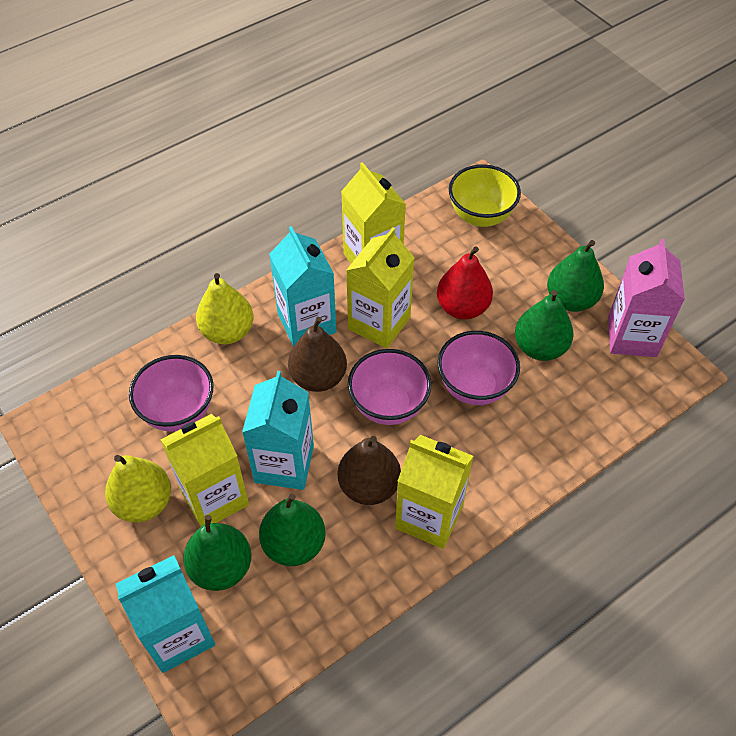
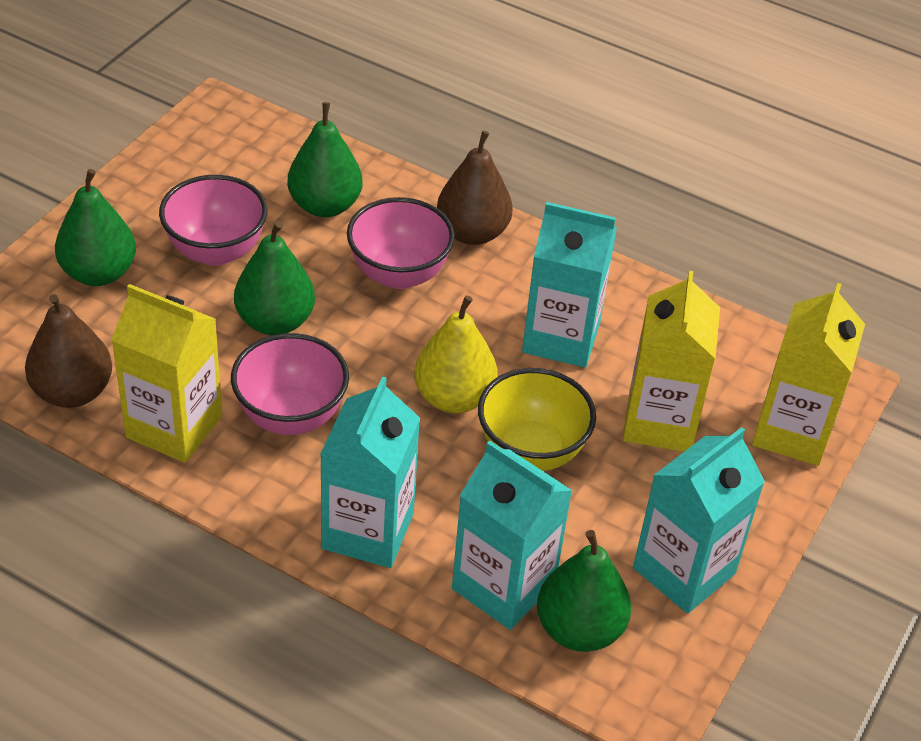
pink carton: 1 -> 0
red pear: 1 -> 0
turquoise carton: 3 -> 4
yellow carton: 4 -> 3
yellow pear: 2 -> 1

--

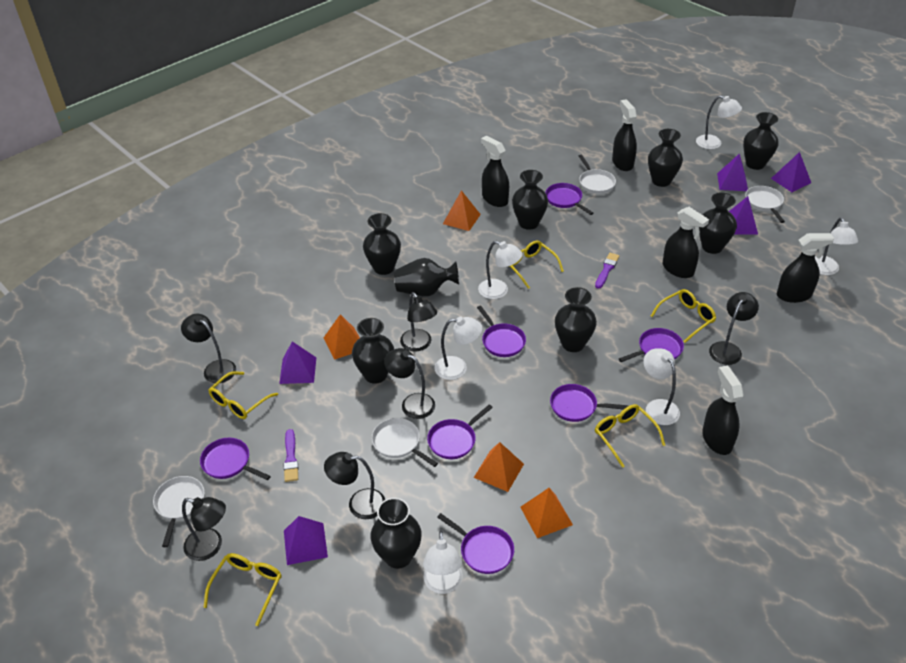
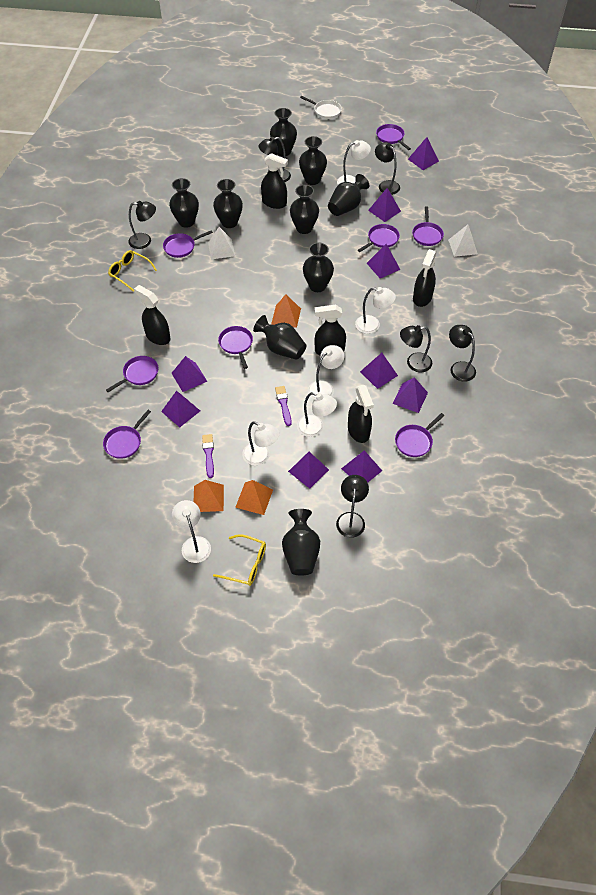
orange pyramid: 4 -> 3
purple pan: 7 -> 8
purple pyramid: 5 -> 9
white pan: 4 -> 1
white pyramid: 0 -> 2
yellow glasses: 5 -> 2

● Goal of the exercise
Filter the entries above down to the lines that hold the word "yellow", and copy those lines.

● Answer box
yellow carton: 4 -> 3
yellow pear: 2 -> 1
yellow glasses: 5 -> 2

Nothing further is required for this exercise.